* [Exercise objective]
Go through the data below and return each line containing the word "orange".

*** Opening Material for this task ***

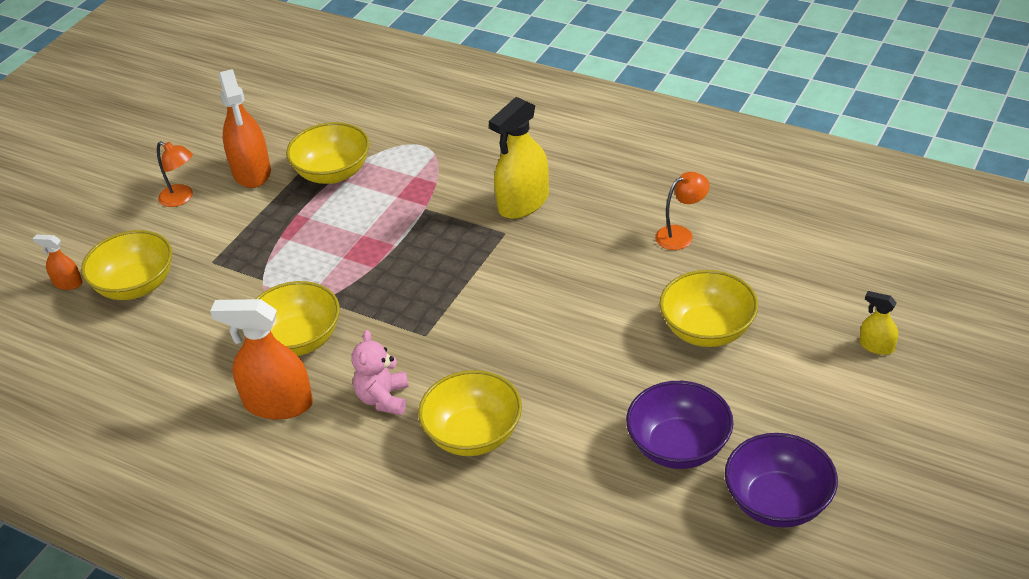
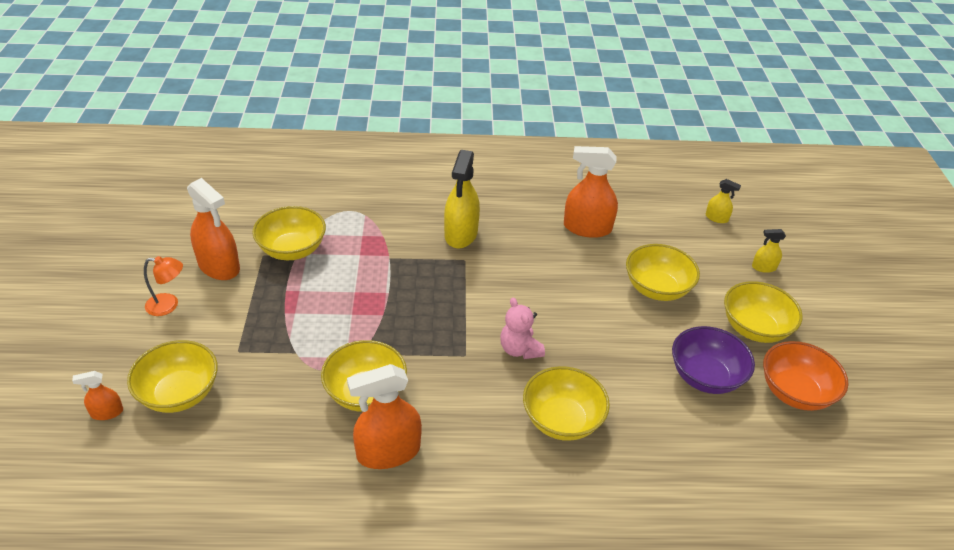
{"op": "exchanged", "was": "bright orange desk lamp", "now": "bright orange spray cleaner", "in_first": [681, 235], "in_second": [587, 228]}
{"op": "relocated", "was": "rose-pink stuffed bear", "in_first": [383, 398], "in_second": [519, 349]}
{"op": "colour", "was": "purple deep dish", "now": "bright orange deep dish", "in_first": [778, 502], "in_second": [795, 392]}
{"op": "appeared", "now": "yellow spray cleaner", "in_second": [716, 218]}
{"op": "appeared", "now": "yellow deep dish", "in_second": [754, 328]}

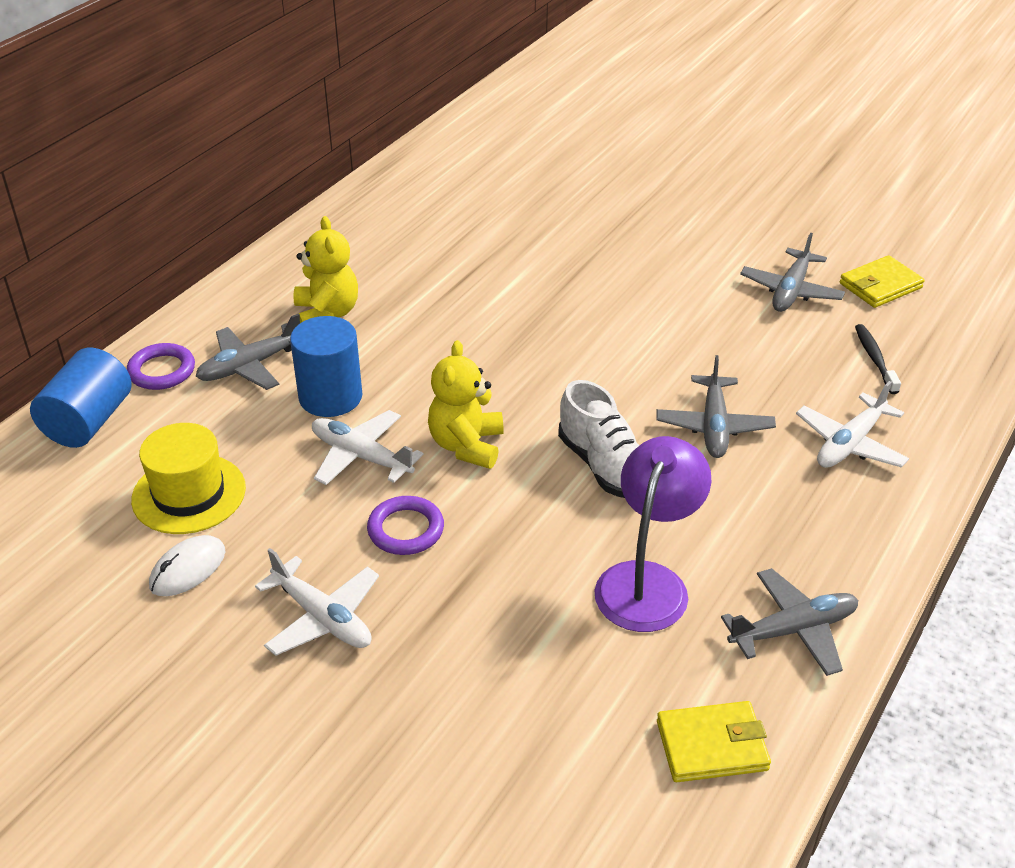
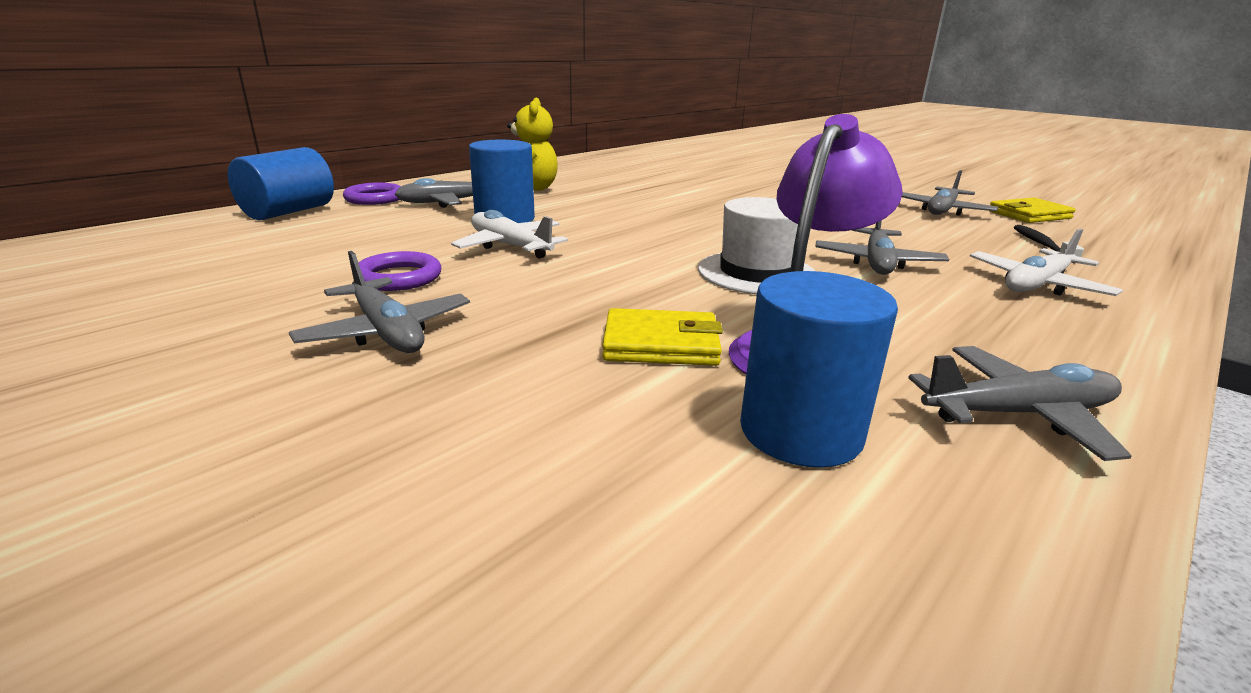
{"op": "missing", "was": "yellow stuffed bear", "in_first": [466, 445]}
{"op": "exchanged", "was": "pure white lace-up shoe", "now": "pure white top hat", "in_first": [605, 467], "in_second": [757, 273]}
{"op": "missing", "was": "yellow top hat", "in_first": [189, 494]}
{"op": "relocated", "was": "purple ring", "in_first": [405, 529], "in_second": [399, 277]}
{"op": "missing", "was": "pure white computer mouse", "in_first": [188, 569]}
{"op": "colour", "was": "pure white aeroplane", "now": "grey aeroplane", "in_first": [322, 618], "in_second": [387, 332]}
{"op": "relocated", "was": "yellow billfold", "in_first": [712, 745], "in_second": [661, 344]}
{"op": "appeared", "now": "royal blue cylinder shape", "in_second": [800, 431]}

*** Closing Material for this task ***

* [Problem solution]
{"op": "exchanged", "was": "bright orange desk lamp", "now": "bright orange spray cleaner", "in_first": [681, 235], "in_second": [587, 228]}
{"op": "colour", "was": "purple deep dish", "now": "bright orange deep dish", "in_first": [778, 502], "in_second": [795, 392]}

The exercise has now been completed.